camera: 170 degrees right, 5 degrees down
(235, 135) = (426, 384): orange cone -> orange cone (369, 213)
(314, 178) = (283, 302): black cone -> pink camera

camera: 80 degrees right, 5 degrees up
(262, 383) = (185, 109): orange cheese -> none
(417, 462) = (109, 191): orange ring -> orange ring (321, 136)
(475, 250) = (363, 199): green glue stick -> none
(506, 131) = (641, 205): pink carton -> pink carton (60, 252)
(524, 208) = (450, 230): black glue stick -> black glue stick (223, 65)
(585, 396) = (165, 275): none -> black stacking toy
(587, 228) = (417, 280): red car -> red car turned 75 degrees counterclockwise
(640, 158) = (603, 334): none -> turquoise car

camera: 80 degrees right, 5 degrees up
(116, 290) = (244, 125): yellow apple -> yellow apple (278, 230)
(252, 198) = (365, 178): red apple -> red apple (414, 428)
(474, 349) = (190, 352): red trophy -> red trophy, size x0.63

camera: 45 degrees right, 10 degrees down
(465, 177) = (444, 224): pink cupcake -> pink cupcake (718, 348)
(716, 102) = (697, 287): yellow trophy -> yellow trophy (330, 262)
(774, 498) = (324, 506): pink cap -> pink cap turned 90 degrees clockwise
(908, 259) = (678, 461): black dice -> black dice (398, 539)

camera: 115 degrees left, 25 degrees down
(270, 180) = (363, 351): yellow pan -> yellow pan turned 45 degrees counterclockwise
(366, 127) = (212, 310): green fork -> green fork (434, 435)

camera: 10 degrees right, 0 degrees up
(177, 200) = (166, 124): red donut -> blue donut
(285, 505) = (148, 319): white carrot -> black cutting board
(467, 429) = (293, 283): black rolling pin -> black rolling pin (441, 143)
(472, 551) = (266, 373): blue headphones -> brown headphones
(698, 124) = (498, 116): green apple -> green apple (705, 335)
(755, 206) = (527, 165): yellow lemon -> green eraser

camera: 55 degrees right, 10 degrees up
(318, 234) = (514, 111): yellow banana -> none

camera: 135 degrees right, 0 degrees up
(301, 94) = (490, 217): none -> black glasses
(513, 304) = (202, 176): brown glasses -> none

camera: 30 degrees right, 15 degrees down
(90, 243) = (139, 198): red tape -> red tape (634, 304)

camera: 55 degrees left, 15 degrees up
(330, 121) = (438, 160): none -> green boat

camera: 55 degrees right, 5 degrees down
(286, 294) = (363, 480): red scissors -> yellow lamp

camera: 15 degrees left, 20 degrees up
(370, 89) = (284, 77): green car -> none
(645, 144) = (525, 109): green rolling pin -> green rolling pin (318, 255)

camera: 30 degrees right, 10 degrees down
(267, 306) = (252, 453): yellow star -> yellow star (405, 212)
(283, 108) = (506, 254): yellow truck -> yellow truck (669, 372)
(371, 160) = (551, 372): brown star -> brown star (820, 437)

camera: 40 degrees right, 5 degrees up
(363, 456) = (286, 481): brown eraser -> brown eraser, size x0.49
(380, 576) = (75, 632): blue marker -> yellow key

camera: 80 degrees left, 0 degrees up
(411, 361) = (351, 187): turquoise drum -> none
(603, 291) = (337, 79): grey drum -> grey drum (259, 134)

______________________________

▸ **WHAT IS REQUIRED**
Retype every line up to and including the one that contains "(252, 198) = (365, 178): red", beginning at the first line of the records, with no edits.

▸ **EXERCISE RESULT**
camera: 170 degrees right, 5 degrees down
(235, 135) = (426, 384): orange cone -> orange cone (369, 213)
(314, 178) = (283, 302): black cone -> pink camera

camera: 80 degrees right, 5 degrees up
(262, 383) = (185, 109): orange cheese -> none
(417, 462) = (109, 191): orange ring -> orange ring (321, 136)
(475, 250) = (363, 199): green glue stick -> none
(506, 131) = (641, 205): pink carton -> pink carton (60, 252)
(524, 208) = (450, 230): black glue stick -> black glue stick (223, 65)
(585, 396) = (165, 275): none -> black stacking toy
(587, 228) = (417, 280): red car -> red car turned 75 degrees counterclockwise
(640, 158) = (603, 334): none -> turquoise car

camera: 80 degrees right, 5 degrees up
(116, 290) = (244, 125): yellow apple -> yellow apple (278, 230)
(252, 198) = (365, 178): red apple -> red apple (414, 428)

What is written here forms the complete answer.